__Problem to solve__. Can you transcribe the data exactly? Leave the pictures out.

[Items from a data source]
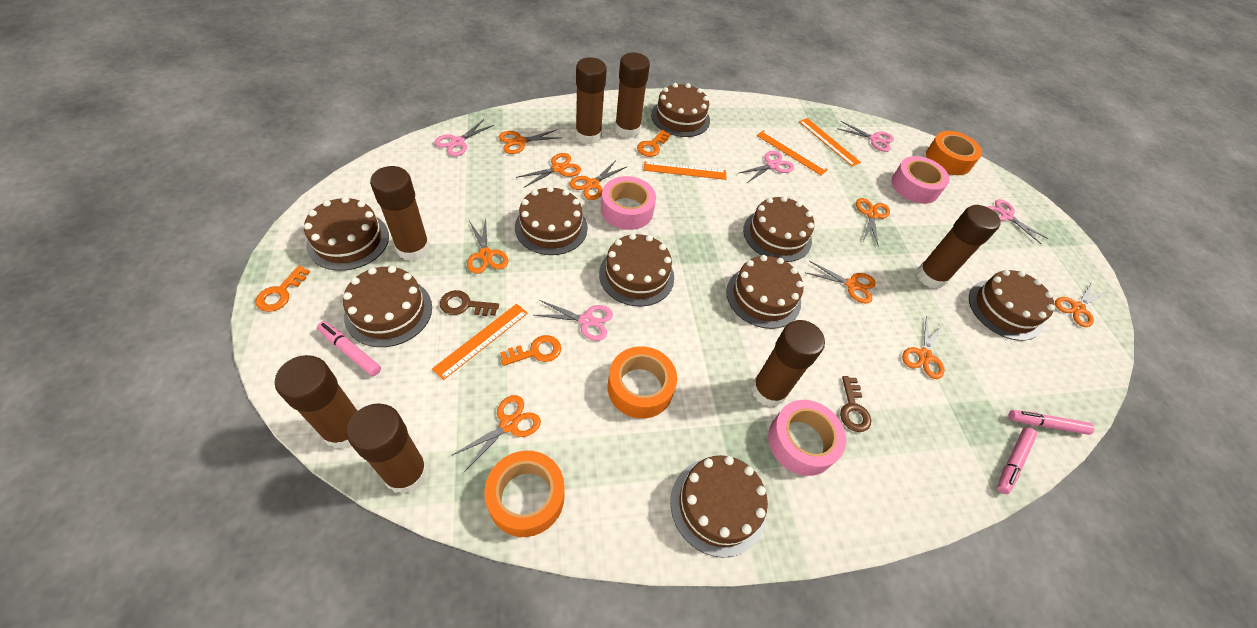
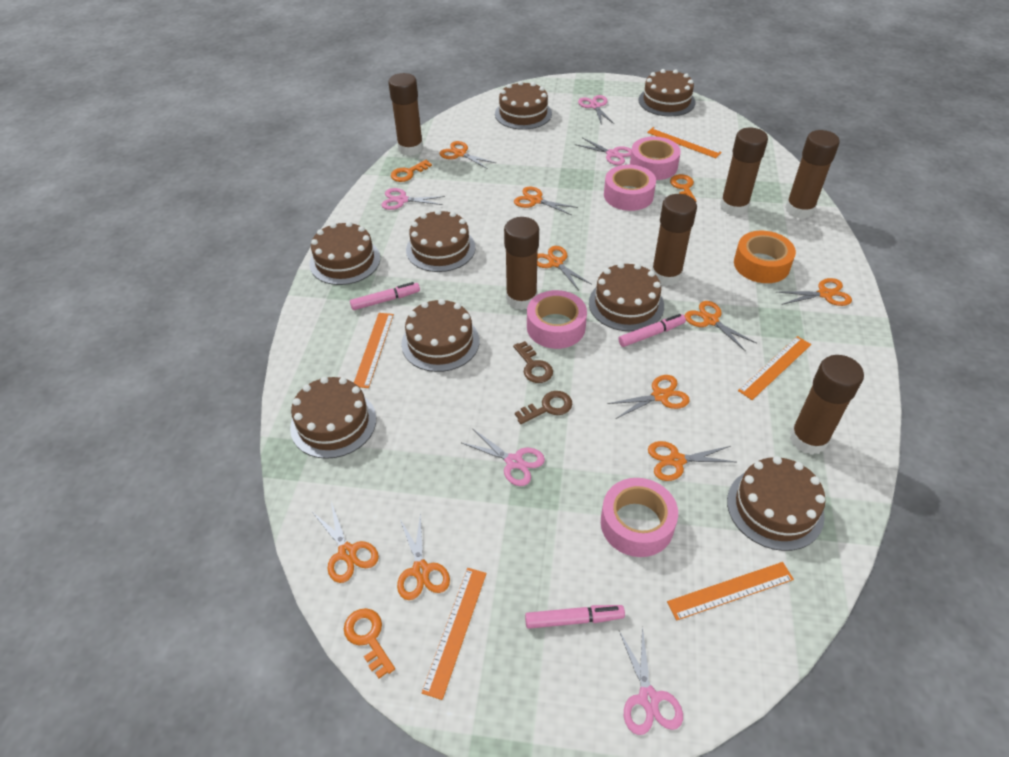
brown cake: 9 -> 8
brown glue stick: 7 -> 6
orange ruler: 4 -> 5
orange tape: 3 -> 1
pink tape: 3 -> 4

__Result below__.
brown cake: 9 -> 8
brown glue stick: 7 -> 6
orange ruler: 4 -> 5
orange tape: 3 -> 1
pink tape: 3 -> 4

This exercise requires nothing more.